::: Records for the exercise

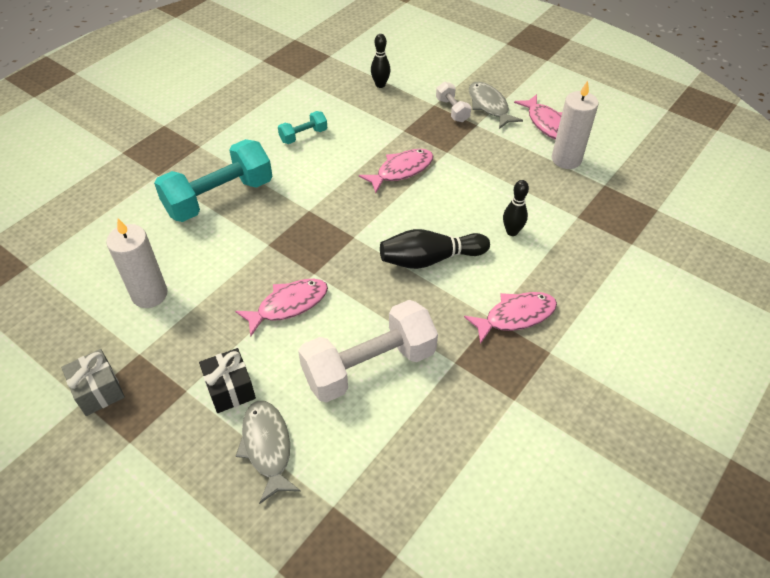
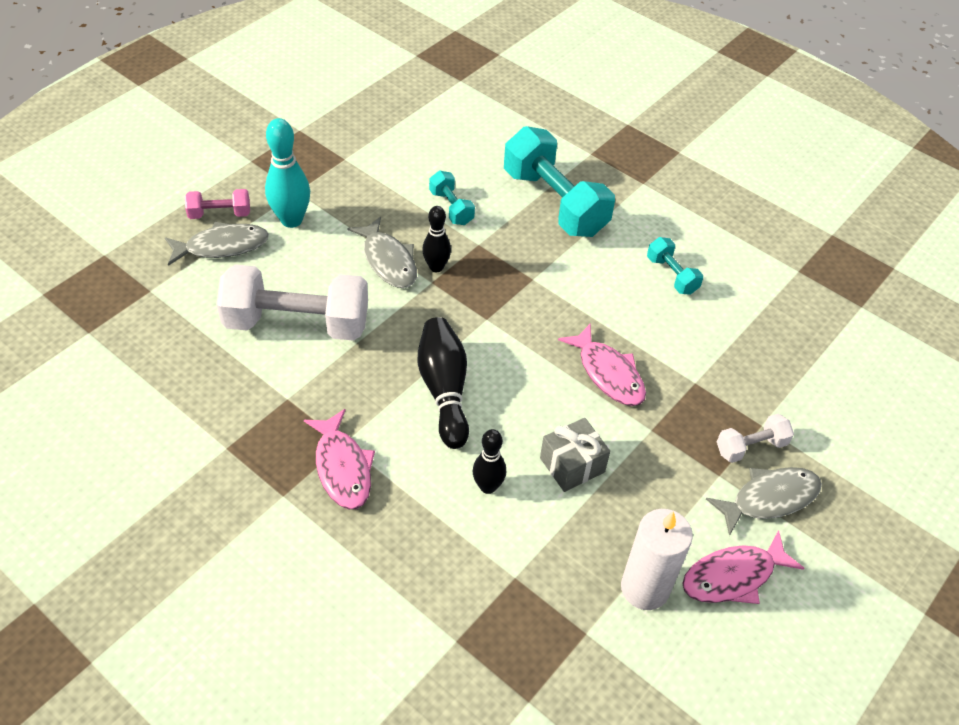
camera: 90 degrees right, 0 degrees up
(98, 391) = (308, 138): grey gift -> grey gift (572, 465)
(149, 294) = (415, 160): white candle -> none
(217, 459) = (220, 214): none -> pink dumbbell
(220, 264) = (451, 208): none -> turquoise dumbbell
(230, 389) = (291, 220): black gift -> turquoise bowling pin
(288, 305) = (388, 260): pink fish -> grey fish
(369, 366) = (297, 323): white dumbbell -> white dumbbell turned 60 degrees counterclockwise
(380, 85) = (799, 362): black bowling pin -> black bowling pin (436, 267)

::::::

▶ _About this task_
Beginning with the line that contains "(217, 459) = (220, 214): none", return every line through the end of the data above, exactly as written.

▶ _Result of the task_
(217, 459) = (220, 214): none -> pink dumbbell
(220, 264) = (451, 208): none -> turquoise dumbbell
(230, 389) = (291, 220): black gift -> turquoise bowling pin
(288, 305) = (388, 260): pink fish -> grey fish
(369, 366) = (297, 323): white dumbbell -> white dumbbell turned 60 degrees counterclockwise
(380, 85) = (799, 362): black bowling pin -> black bowling pin (436, 267)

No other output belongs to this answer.